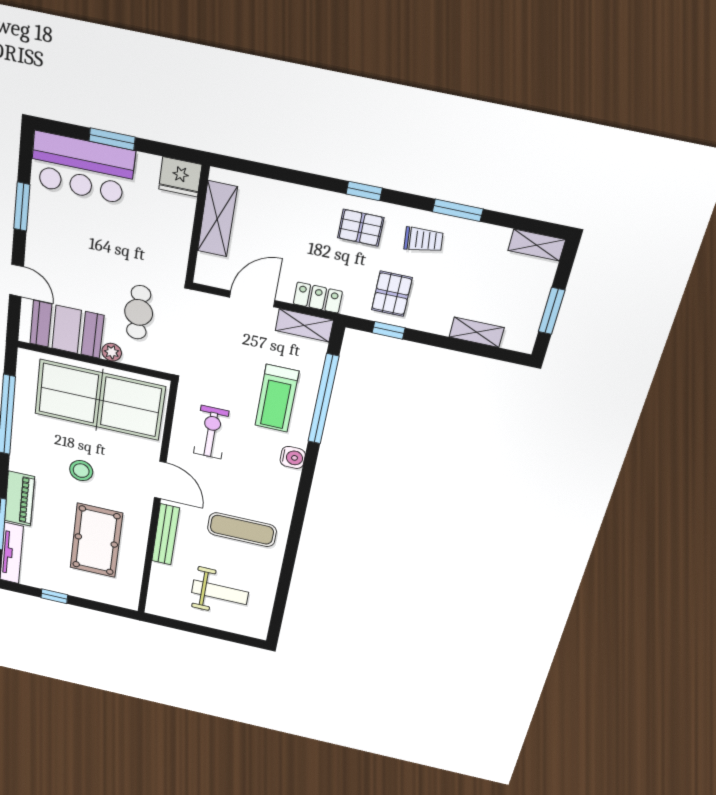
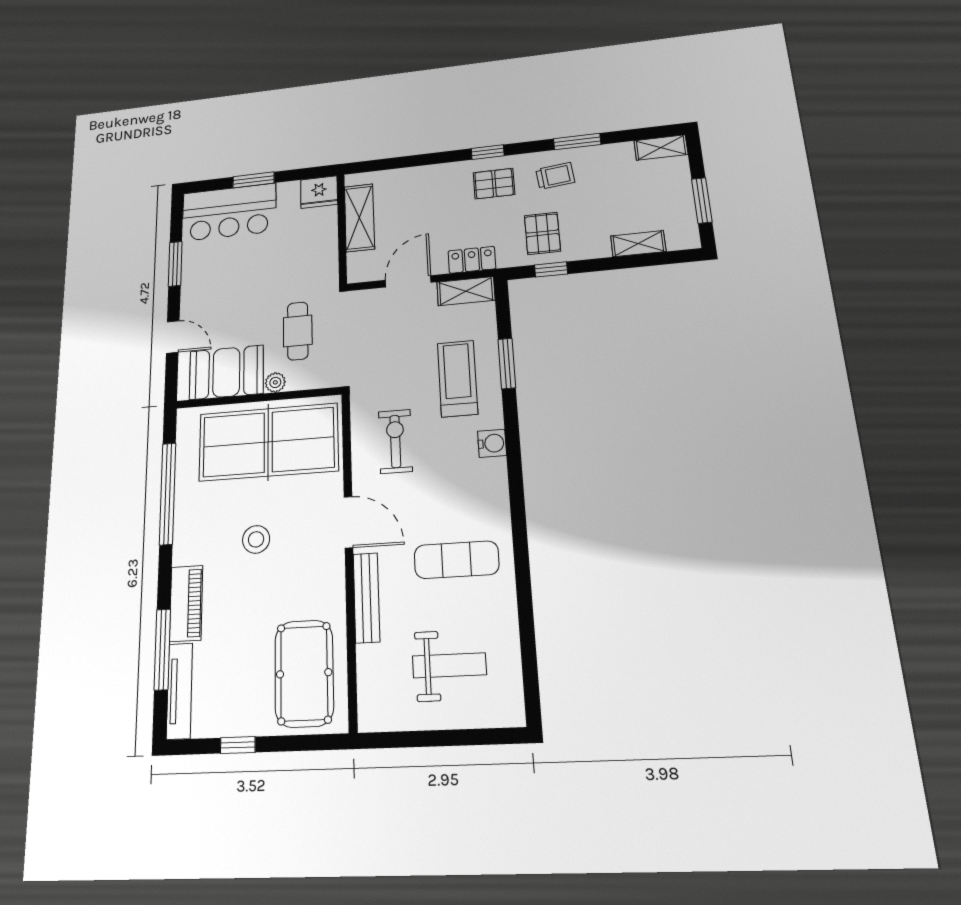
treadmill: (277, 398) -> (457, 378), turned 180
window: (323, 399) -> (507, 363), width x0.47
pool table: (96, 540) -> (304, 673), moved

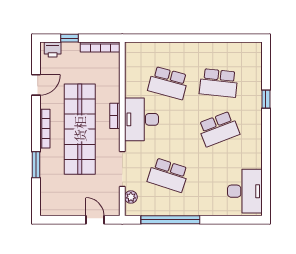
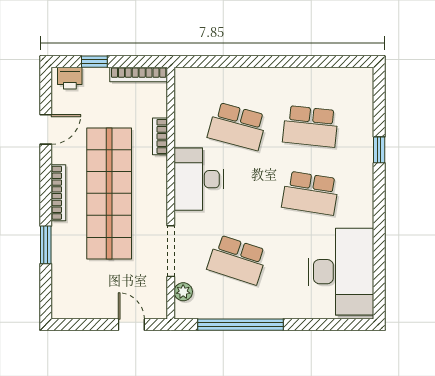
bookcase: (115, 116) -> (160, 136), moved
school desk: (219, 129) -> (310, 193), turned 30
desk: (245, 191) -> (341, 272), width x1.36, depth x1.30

☆ ☆ ☆ ☆ ☆

Given the entries above, say how many lines include the word "width", and write nothing besides the number.

**Solved exercise**
2